**Written instruction:** Reproduce the material from the line that contains "lynx [472, 510]" through the line that contains "tough is located at coordinates (892, 755).", substituting "screenshot" for "document" and keeping everything else the same.

**Supplied data:**
· · · · · · ·

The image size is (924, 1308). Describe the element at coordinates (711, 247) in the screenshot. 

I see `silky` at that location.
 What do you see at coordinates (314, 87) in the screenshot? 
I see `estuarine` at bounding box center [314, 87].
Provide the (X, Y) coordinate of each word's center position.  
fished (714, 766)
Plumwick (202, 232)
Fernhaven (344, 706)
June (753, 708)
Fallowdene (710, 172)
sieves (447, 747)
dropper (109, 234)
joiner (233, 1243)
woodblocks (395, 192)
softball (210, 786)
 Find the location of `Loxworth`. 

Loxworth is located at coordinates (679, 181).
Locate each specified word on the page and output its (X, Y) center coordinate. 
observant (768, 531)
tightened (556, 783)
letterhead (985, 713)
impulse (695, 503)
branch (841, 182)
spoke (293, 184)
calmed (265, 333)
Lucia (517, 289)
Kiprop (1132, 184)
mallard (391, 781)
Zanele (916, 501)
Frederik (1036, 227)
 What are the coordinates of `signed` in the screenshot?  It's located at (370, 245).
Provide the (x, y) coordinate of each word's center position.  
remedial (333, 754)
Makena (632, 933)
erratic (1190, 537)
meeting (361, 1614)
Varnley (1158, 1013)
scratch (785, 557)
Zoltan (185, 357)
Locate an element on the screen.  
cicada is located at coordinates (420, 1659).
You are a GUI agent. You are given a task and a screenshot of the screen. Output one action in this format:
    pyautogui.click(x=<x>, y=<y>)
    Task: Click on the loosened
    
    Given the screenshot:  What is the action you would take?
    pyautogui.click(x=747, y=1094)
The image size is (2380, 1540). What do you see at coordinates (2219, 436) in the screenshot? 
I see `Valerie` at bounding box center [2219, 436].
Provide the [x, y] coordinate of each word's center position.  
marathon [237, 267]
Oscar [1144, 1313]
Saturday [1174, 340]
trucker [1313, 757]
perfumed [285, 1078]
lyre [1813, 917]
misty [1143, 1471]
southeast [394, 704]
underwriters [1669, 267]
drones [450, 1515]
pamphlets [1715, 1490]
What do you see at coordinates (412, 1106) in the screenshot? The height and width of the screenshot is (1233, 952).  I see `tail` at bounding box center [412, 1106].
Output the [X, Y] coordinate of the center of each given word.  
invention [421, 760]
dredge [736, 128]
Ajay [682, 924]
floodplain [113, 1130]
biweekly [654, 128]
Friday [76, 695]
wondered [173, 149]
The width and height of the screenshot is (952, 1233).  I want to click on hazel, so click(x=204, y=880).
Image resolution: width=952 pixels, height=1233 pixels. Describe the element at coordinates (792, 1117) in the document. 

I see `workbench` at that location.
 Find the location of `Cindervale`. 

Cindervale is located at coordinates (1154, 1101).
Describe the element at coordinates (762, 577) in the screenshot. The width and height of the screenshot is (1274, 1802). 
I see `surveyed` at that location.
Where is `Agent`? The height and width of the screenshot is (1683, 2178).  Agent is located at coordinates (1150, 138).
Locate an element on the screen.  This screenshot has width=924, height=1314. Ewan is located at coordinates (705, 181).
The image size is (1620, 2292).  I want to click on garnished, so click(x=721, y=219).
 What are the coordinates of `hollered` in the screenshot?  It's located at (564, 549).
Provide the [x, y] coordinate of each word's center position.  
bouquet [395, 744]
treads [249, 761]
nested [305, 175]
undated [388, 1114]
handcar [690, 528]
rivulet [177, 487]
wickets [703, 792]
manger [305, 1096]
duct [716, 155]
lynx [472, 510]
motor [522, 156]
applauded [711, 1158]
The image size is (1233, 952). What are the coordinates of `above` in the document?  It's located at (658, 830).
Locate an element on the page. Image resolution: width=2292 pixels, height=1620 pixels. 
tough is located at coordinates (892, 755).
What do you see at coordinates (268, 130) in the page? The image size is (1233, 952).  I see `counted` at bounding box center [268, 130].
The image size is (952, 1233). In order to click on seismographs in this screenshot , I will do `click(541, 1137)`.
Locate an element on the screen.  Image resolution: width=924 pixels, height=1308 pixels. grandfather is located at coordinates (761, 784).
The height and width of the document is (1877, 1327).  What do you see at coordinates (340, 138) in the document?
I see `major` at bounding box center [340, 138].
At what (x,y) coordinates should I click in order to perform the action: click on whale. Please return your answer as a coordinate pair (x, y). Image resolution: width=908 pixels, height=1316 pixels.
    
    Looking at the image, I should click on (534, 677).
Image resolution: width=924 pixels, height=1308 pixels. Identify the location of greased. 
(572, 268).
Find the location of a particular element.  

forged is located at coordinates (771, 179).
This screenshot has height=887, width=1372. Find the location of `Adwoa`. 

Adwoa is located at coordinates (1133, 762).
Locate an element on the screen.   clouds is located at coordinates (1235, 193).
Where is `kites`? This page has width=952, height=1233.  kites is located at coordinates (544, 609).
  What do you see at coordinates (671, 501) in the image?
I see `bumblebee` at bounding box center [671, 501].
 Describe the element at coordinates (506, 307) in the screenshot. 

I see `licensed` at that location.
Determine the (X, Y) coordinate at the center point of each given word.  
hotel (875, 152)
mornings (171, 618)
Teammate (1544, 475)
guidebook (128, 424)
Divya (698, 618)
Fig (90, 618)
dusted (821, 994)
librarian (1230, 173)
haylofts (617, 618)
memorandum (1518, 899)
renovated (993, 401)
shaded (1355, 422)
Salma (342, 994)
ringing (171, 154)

· · · · · · ·

**Result of this exercise:**
lynx [472, 510]
motor [522, 156]
applauded [711, 1158]
The image size is (1233, 952). What are the coordinates of `above` in the screenshot?  It's located at (658, 830).
Locate an element on the page. Image resolution: width=2292 pixels, height=1620 pixels. 
tough is located at coordinates (892, 755).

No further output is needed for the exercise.